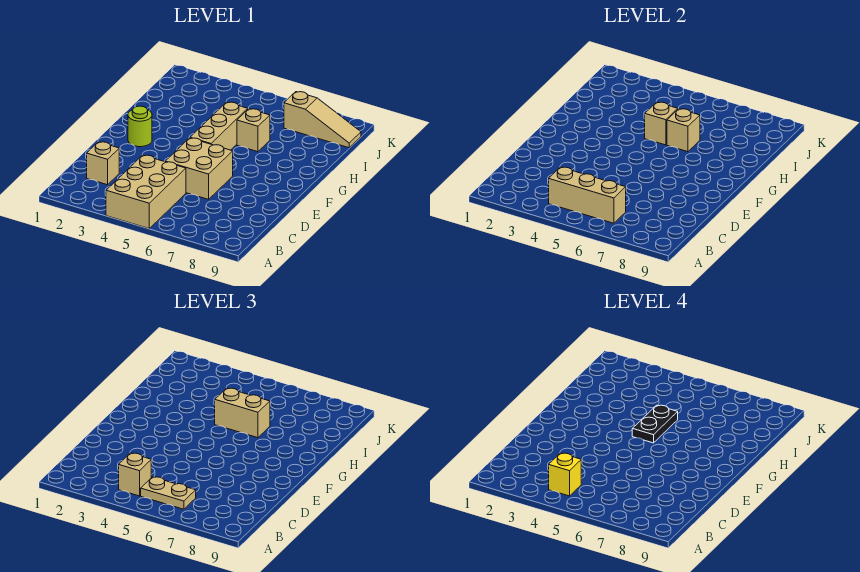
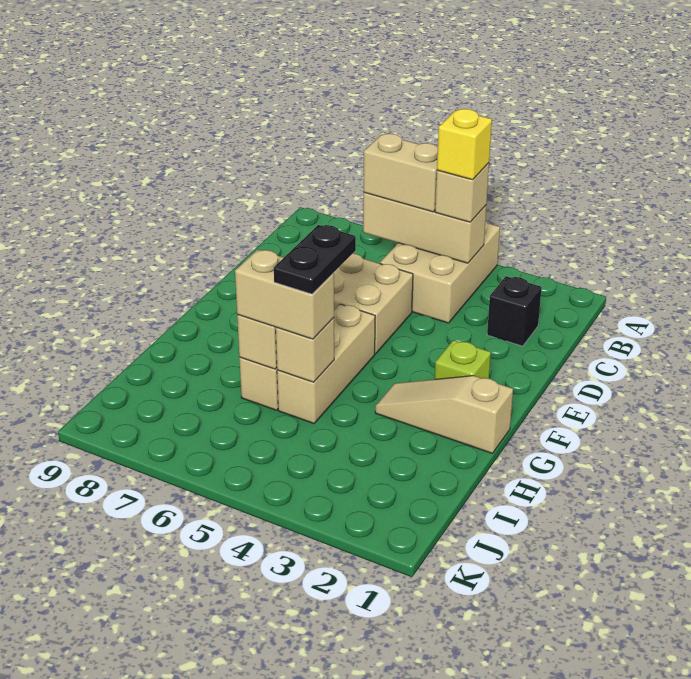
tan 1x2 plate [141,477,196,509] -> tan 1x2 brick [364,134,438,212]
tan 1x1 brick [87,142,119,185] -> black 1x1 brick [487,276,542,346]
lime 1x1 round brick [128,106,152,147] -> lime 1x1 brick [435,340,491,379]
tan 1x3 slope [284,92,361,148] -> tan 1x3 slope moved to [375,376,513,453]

--

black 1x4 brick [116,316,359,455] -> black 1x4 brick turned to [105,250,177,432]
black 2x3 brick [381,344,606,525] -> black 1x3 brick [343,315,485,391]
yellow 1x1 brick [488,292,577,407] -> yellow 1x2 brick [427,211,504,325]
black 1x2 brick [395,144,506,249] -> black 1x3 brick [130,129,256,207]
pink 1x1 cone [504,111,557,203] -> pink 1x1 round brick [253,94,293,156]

» EXERCISE DESCRIPTION: Of the lines above, extract only those from the line with "tan 1x2 plate" to the line with "tan 1x3 slope [284,92,361,148]", both included, exactly as written.

» RESPONSE AREA:
tan 1x2 plate [141,477,196,509] -> tan 1x2 brick [364,134,438,212]
tan 1x1 brick [87,142,119,185] -> black 1x1 brick [487,276,542,346]
lime 1x1 round brick [128,106,152,147] -> lime 1x1 brick [435,340,491,379]
tan 1x3 slope [284,92,361,148] -> tan 1x3 slope moved to [375,376,513,453]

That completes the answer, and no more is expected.